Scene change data
========

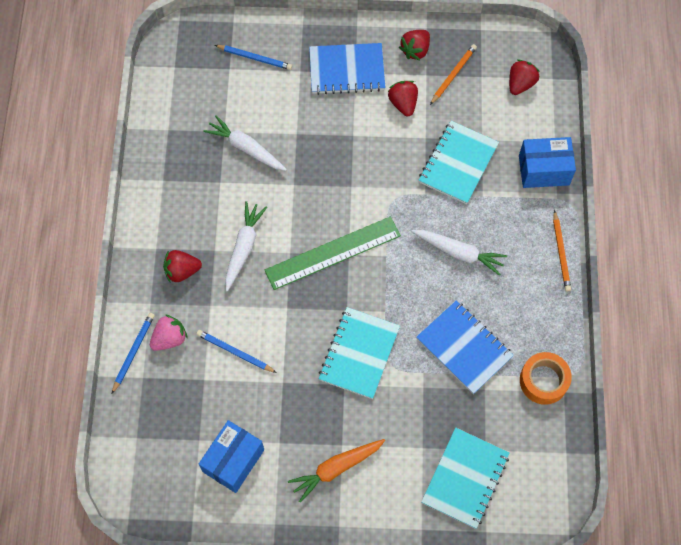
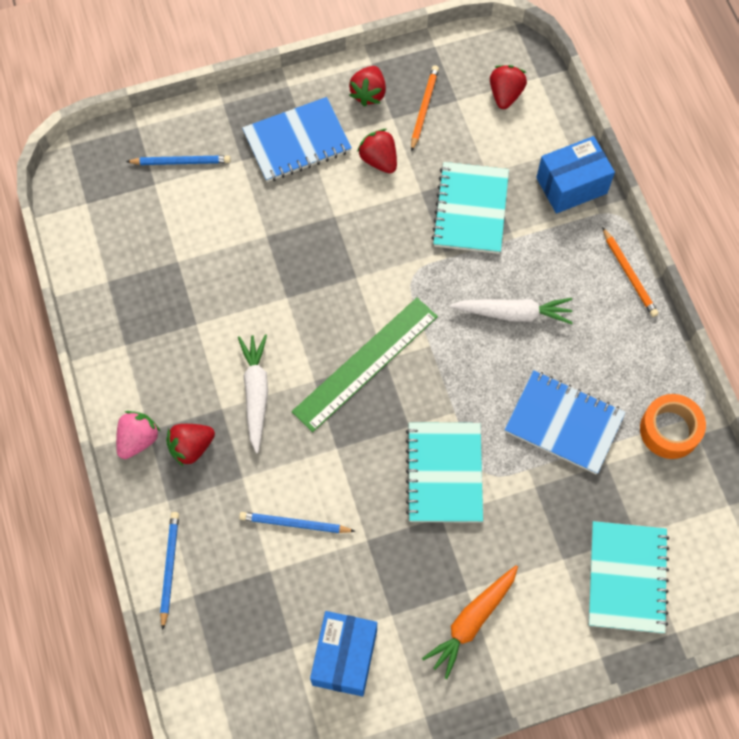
camera: 20 degrees left, 0 degrees up
(169, 338) = (208, 535): pink strawberry -> pink strawberry (138, 439)
(246, 148) = (212, 273): white carrot -> none

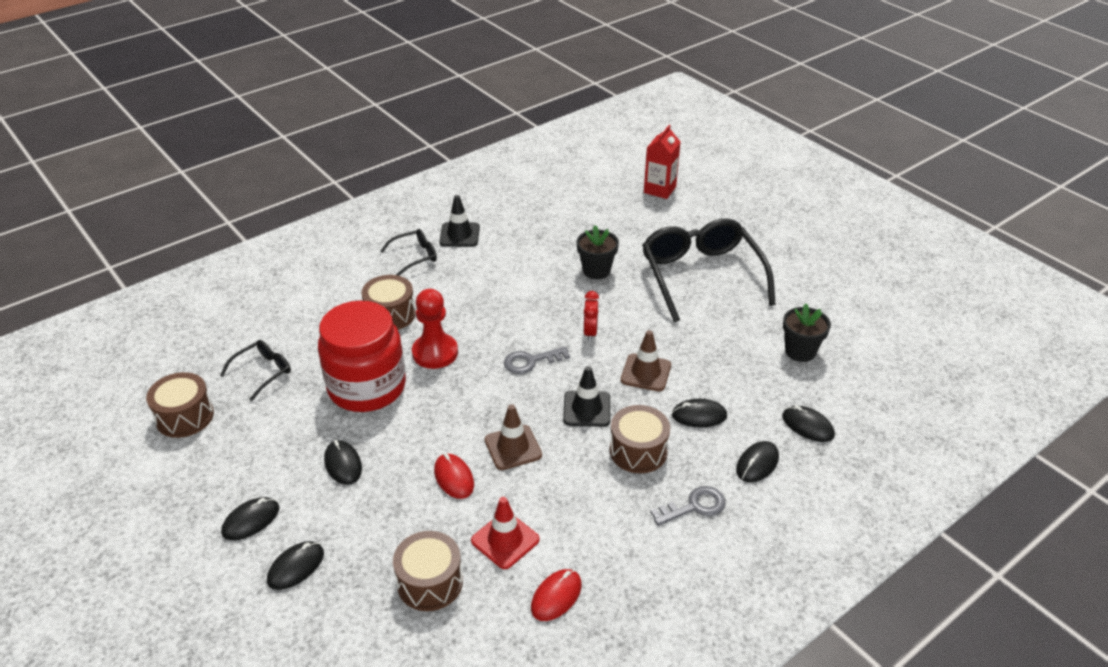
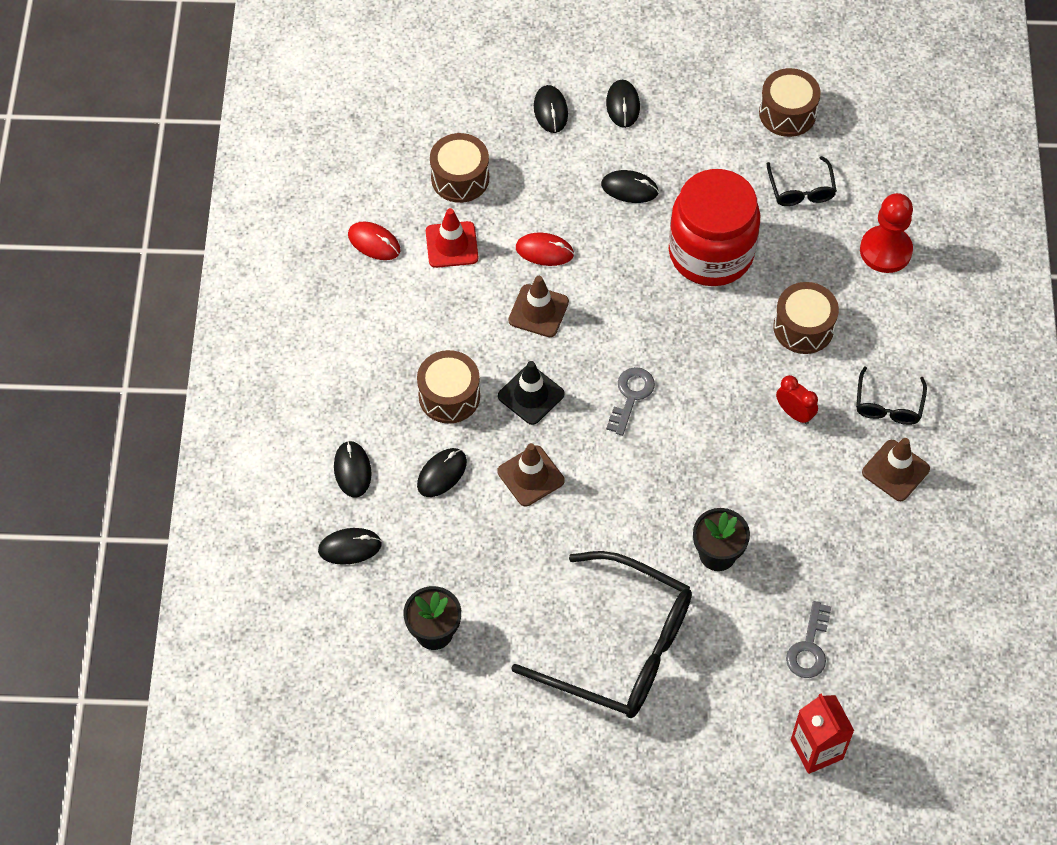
camera: 130 degrees right, 20 degrees up
(435, 353) = (712, 329): red pawn -> red pawn (885, 251)
(459, 235) = (895, 471): black traffic cone -> brown traffic cone
(556, 596) = (374, 242): red mouse -> red mouse turned 45 degrees counterclockwise
(590, 332) = (626, 473): red clock -> red clock (794, 413)
(694, 506) = (359, 388): grey key -> grey key (809, 647)

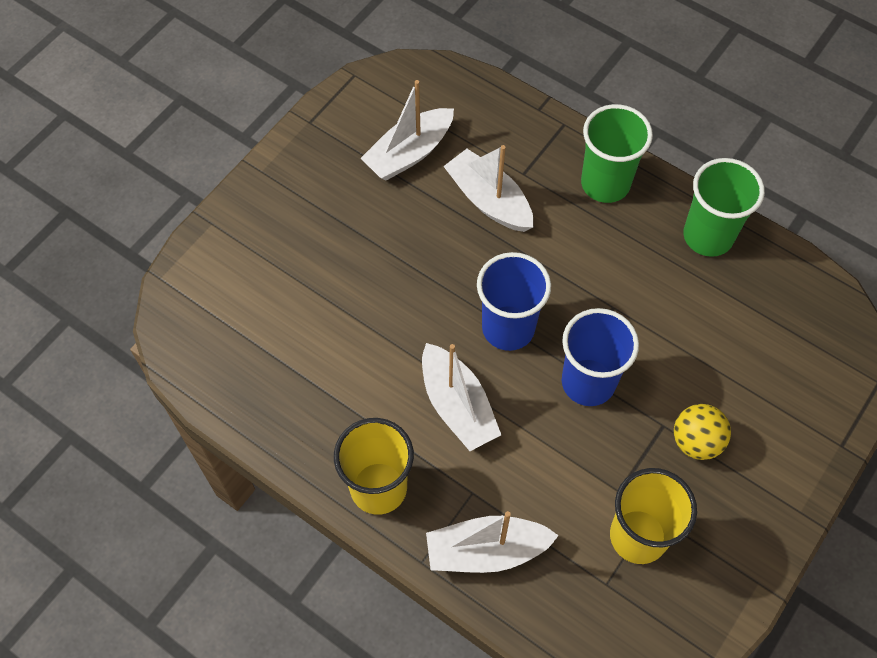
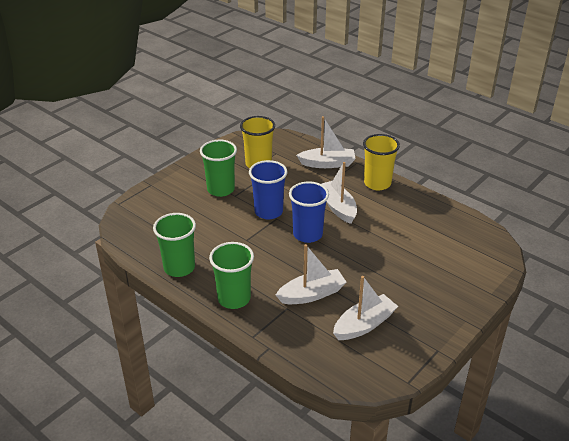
camera: 175 degrees left, 25 degrees down
(489, 200) = (312, 294): white boat -> white boat turned 75 degrees counterclockwise
(696, 441) = (221, 189): yellow ball -> green cup

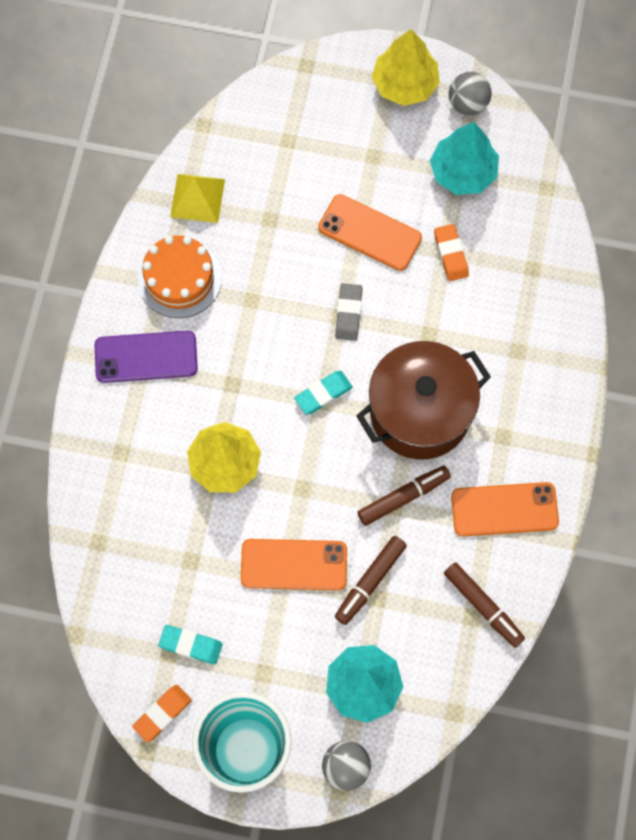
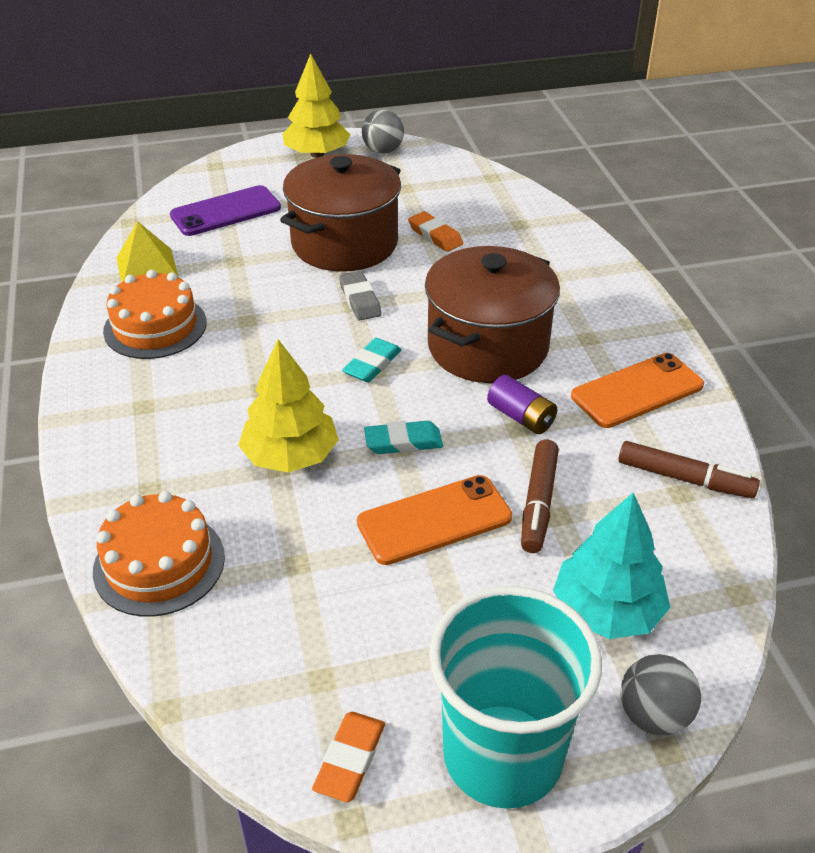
camera: 25 degrees left, 30 degrees down
(106, 521) = (159, 563): none -> orange cake
(146, 357) = (144, 397): purple phone -> purple phone (226, 212)
(190, 645) = (347, 656): turquoise eraser -> turquoise eraser (403, 442)
(369, 233) = (344, 243): orange phone -> brown pot
(403, 497) = (521, 417): brown marker -> purple battery
(463, 172) = (408, 187): turquoise tree -> none

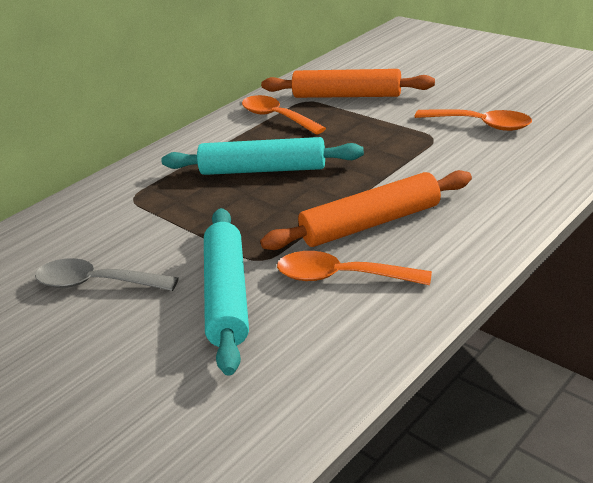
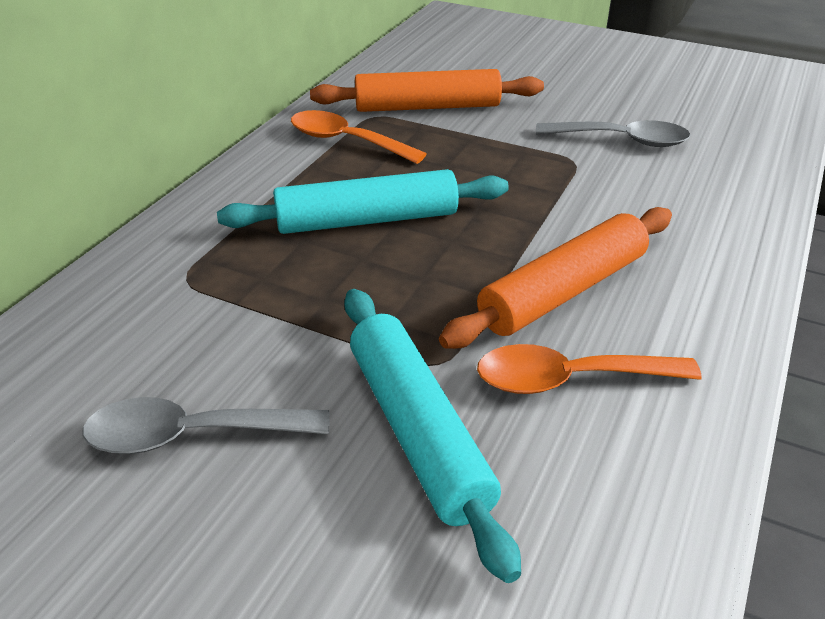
camera: 20 degrees left, 5 degrees up
(480, 125) = (622, 140): orange spoon -> grey spoon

========

_Exercise prompt_: Starting with the first line of the data above and ending with the line containing "camera: 20 degrees left, 5 degrees up", please restate every line exactly, leaving images out.

_Result of this task_:
camera: 20 degrees left, 0 degrees up
(169, 338) = (208, 535): pink strawberry -> pink strawberry (138, 439)
(246, 148) = (212, 273): white carrot -> none

camera: 130 degrees right, 20 degrees up
(435, 353) = (712, 329): red pawn -> red pawn (885, 251)
(459, 235) = (895, 471): black traffic cone -> brown traffic cone
(556, 596) = (374, 242): red mouse -> red mouse turned 45 degrees counterclockwise
(590, 332) = (626, 473): red clock -> red clock (794, 413)
(694, 506) = (359, 388): grey key -> grey key (809, 647)

camera: 175 degrees left, 25 degrees down
(489, 200) = (312, 294): white boat -> white boat turned 75 degrees counterclockwise
(696, 441) = (221, 189): yellow ball -> green cup

camera: 25 degrees left, 30 degrees down
(106, 521) = (159, 563): none -> orange cake
(146, 357) = (144, 397): purple phone -> purple phone (226, 212)
(190, 645) = (347, 656): turquoise eraser -> turquoise eraser (403, 442)
(369, 233) = (344, 243): orange phone -> brown pot
(403, 497) = (521, 417): brown marker -> purple battery
(463, 172) = (408, 187): turquoise tree -> none

camera: 20 degrees left, 5 degrees up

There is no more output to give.